▶ **EXERCISE GOAL**
Could you retype exactly the lines running from the line with "[396 122 497 207]" to the end of the data, both included, and nothing else?

(Items from a dataset)
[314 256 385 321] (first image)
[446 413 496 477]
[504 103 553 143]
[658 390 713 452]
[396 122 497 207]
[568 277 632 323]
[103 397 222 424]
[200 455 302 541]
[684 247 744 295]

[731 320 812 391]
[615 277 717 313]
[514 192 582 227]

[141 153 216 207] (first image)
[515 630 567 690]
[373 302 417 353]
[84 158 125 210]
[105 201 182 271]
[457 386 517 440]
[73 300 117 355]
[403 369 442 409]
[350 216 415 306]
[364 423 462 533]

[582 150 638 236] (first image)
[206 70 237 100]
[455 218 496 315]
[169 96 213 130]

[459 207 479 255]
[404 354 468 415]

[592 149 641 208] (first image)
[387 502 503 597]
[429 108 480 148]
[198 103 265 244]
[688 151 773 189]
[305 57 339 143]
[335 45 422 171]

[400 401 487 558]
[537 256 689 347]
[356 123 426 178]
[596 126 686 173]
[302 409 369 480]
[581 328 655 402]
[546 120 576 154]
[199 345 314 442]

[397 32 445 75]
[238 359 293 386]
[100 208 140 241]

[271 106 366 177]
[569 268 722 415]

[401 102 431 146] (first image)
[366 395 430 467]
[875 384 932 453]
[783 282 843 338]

▶ **RESULT OF THE TASK**
[396 122 497 207]
[568 277 632 323]
[103 397 222 424]
[200 455 302 541]
[684 247 744 295]

[731 320 812 391]
[615 277 717 313]
[514 192 582 227]

[141 153 216 207] (first image)
[515 630 567 690]
[373 302 417 353]
[84 158 125 210]
[105 201 182 271]
[457 386 517 440]
[73 300 117 355]
[403 369 442 409]
[350 216 415 306]
[364 423 462 533]

[582 150 638 236] (first image)
[206 70 237 100]
[455 218 496 315]
[169 96 213 130]

[459 207 479 255]
[404 354 468 415]

[592 149 641 208] (first image)
[387 502 503 597]
[429 108 480 148]
[198 103 265 244]
[688 151 773 189]
[305 57 339 143]
[335 45 422 171]

[400 401 487 558]
[537 256 689 347]
[356 123 426 178]
[596 126 686 173]
[302 409 369 480]
[581 328 655 402]
[546 120 576 154]
[199 345 314 442]

[397 32 445 75]
[238 359 293 386]
[100 208 140 241]

[271 106 366 177]
[569 268 722 415]

[401 102 431 146] (first image)
[366 395 430 467]
[875 384 932 453]
[783 282 843 338]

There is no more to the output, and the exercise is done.